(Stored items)

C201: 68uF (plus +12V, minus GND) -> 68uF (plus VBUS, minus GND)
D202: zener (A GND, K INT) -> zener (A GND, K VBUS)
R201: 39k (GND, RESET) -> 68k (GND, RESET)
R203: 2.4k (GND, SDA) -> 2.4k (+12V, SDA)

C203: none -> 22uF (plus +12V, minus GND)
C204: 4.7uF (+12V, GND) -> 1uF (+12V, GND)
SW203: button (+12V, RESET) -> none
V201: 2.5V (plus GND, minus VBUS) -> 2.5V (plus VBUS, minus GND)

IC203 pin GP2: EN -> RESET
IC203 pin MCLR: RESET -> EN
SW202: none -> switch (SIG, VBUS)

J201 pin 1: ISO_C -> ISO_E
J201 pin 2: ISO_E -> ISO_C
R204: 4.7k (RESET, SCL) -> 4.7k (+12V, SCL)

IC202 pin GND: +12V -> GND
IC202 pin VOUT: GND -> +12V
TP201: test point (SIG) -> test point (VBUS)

* * *

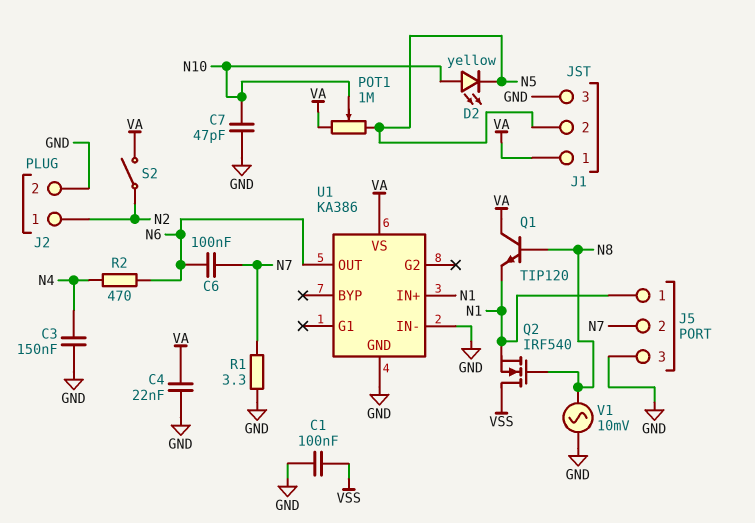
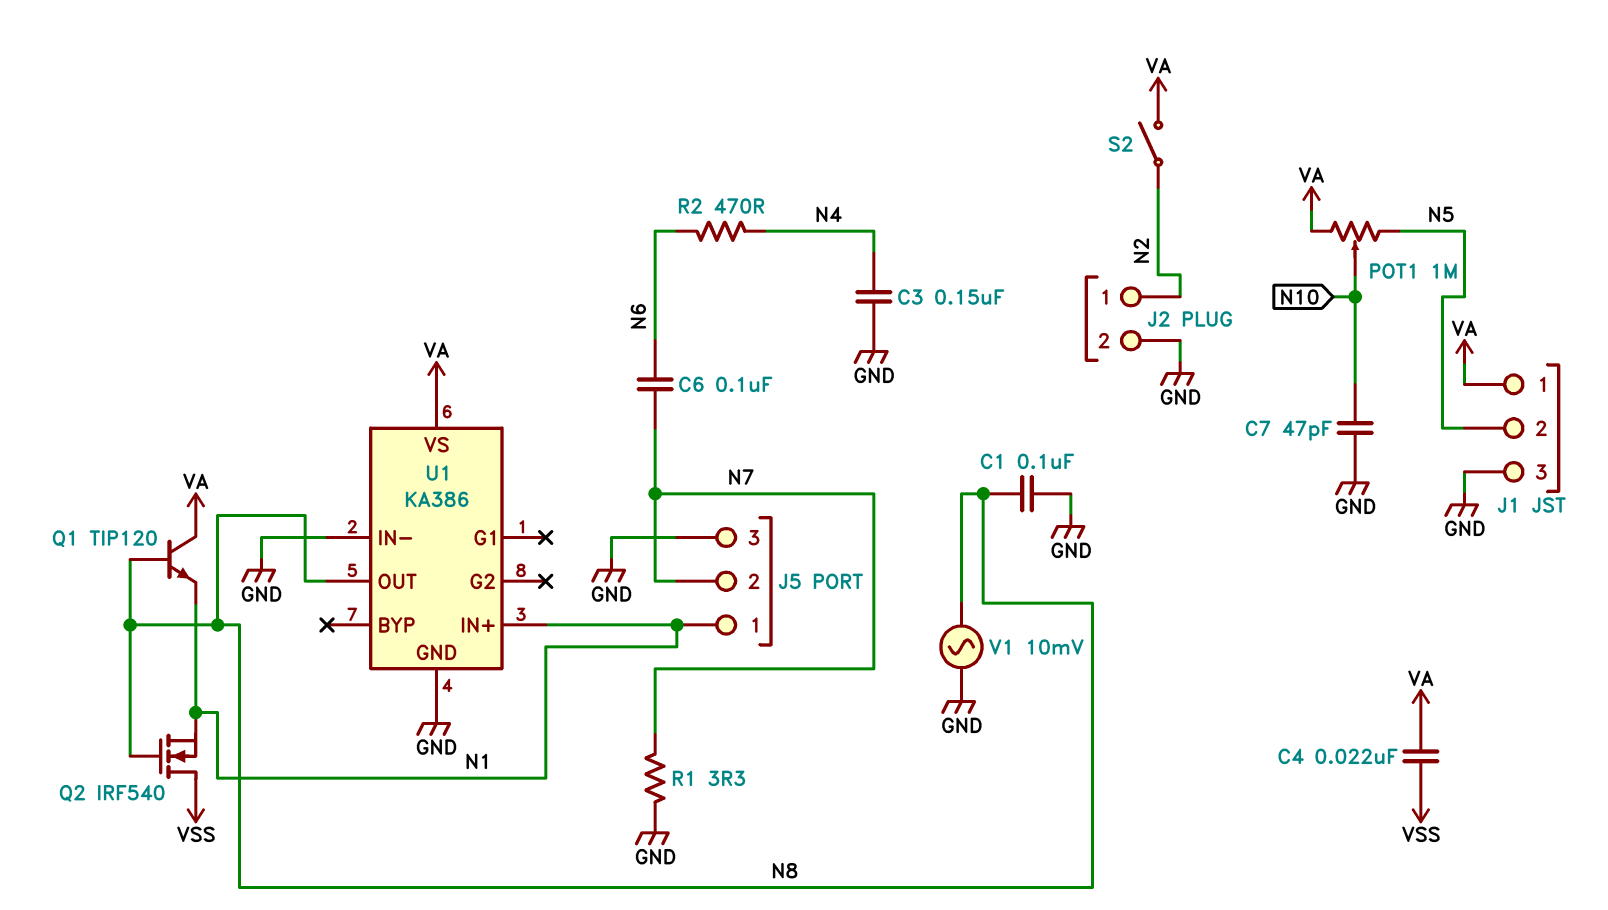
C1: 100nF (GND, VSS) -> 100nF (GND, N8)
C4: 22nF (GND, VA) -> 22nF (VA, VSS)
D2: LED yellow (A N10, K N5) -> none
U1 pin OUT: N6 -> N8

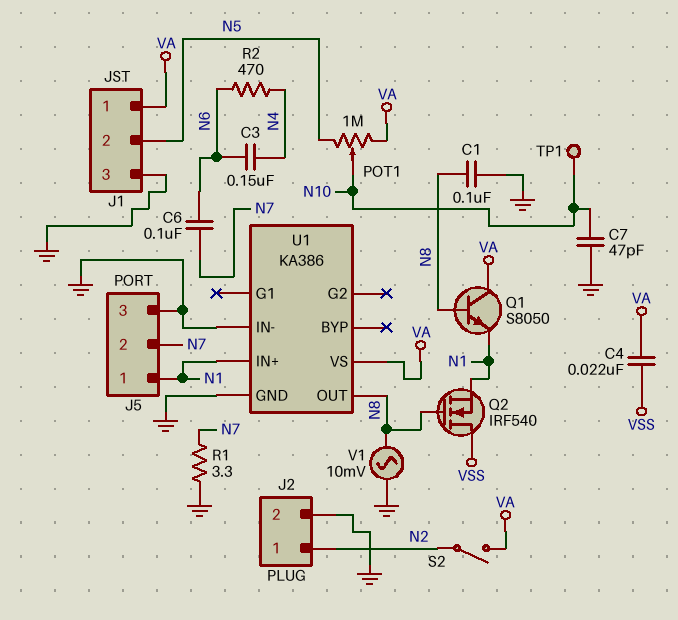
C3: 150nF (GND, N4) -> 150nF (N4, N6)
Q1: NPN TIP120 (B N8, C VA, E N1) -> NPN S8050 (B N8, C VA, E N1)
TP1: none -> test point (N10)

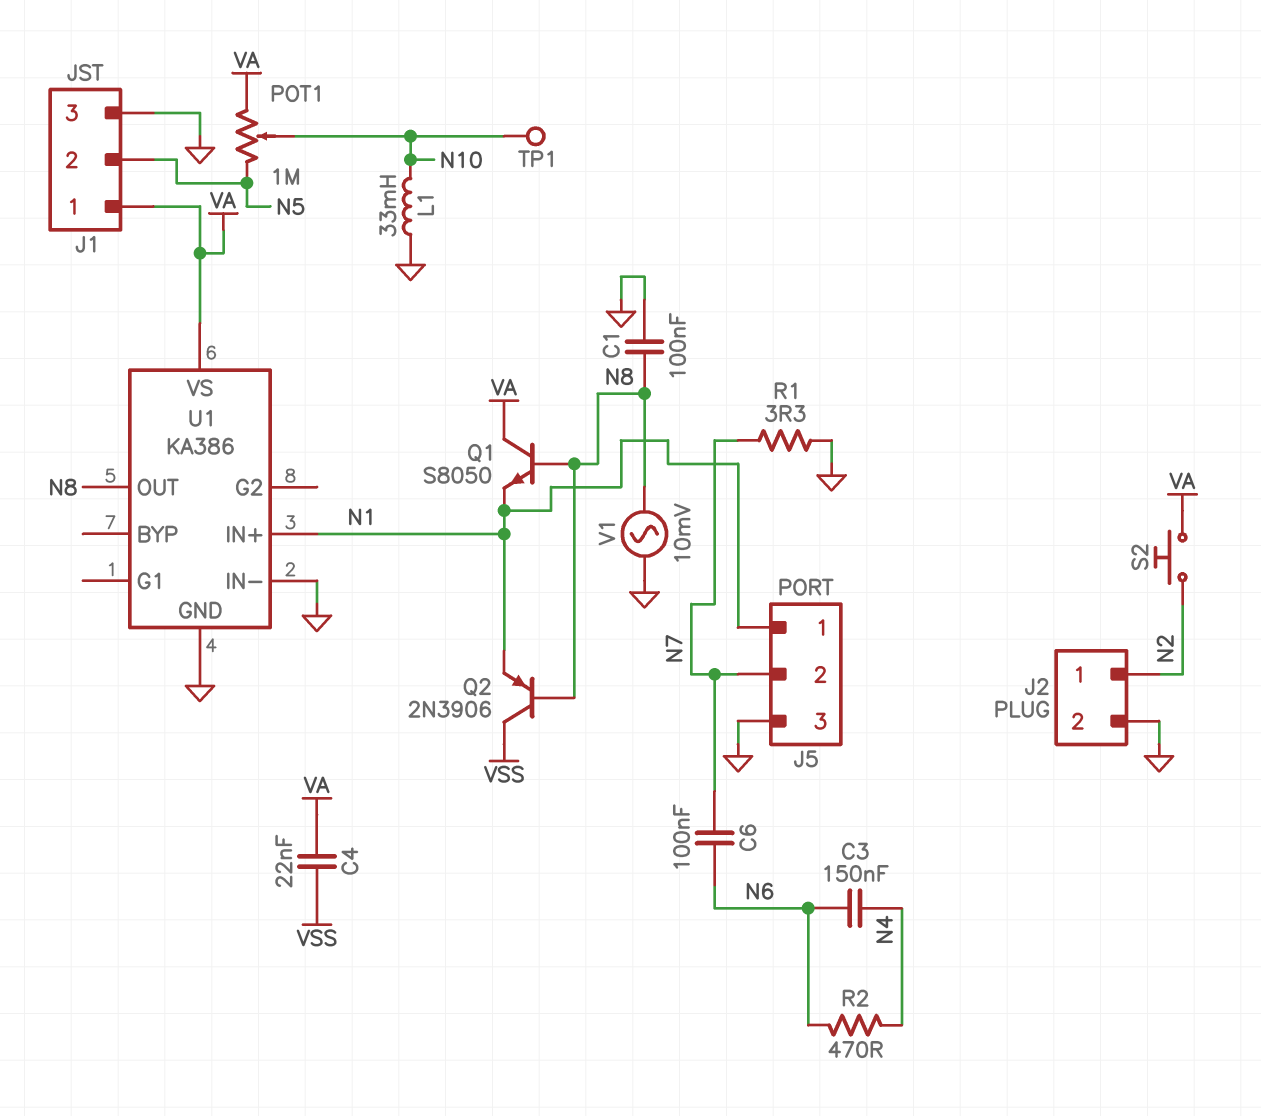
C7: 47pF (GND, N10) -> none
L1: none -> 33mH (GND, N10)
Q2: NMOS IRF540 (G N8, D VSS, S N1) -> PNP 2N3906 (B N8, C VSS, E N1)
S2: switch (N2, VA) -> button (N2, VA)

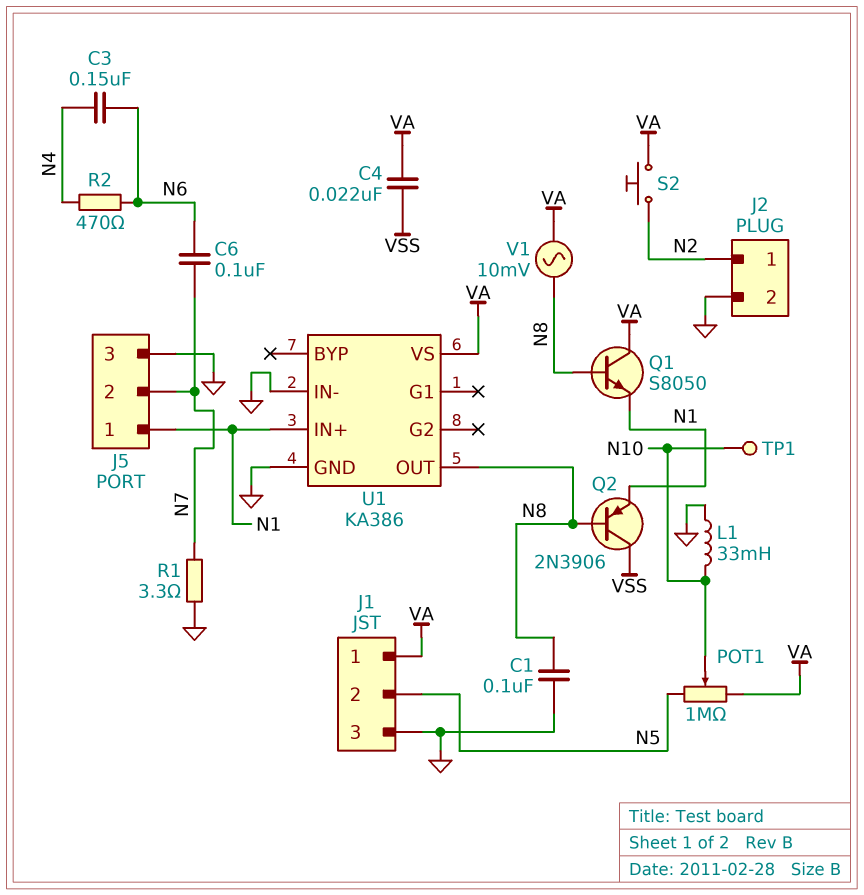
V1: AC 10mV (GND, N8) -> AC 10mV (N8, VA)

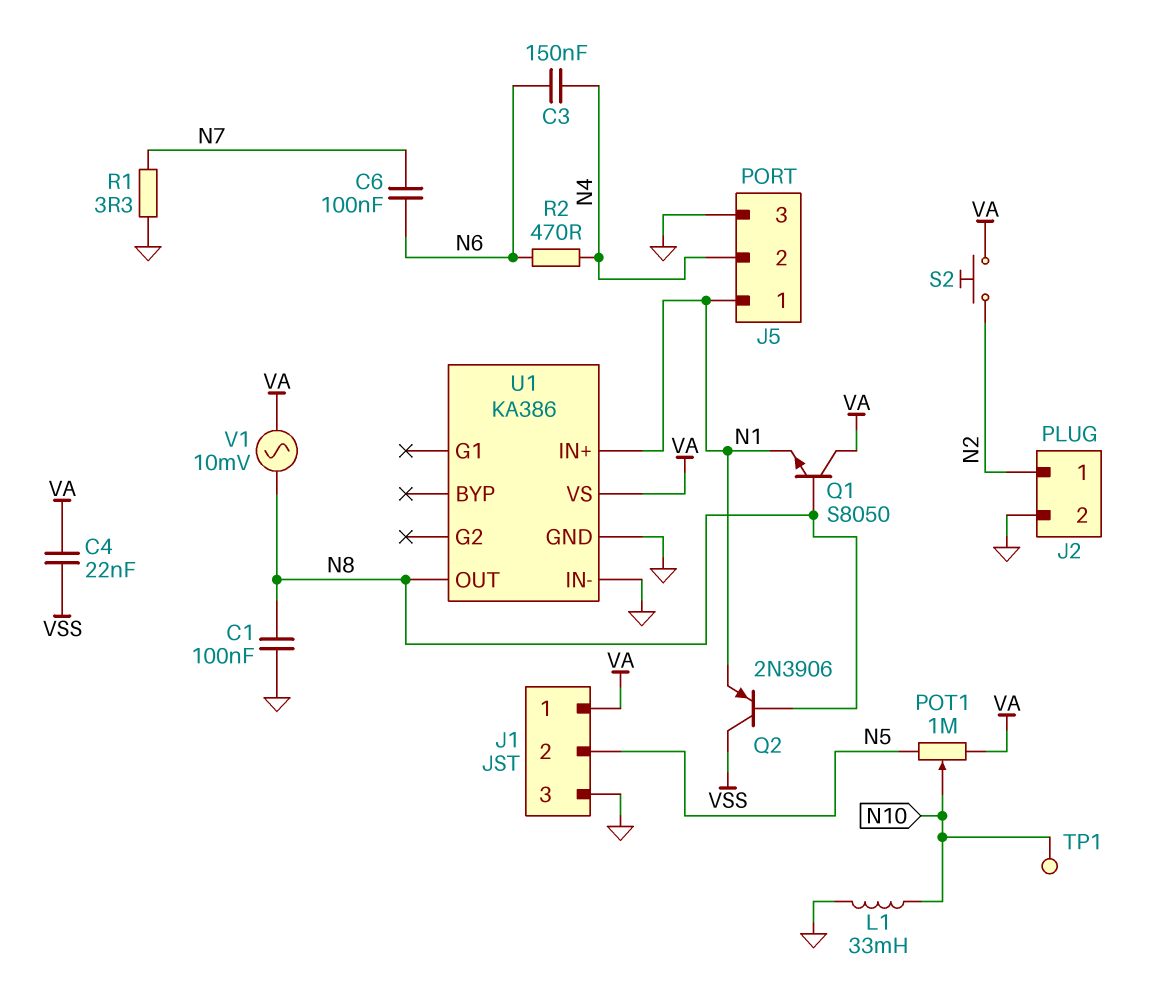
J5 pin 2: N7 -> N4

*WORK TASK*:
Above are the entries. Output exactly the lines beginning with the line that has "IC202 pin GND: +12V -> GND" and ending with the line that has "TP201: test point (SIG) -> test point (VBUS)".

*ANSWER SPACE*:
IC202 pin GND: +12V -> GND
IC202 pin VOUT: GND -> +12V
TP201: test point (SIG) -> test point (VBUS)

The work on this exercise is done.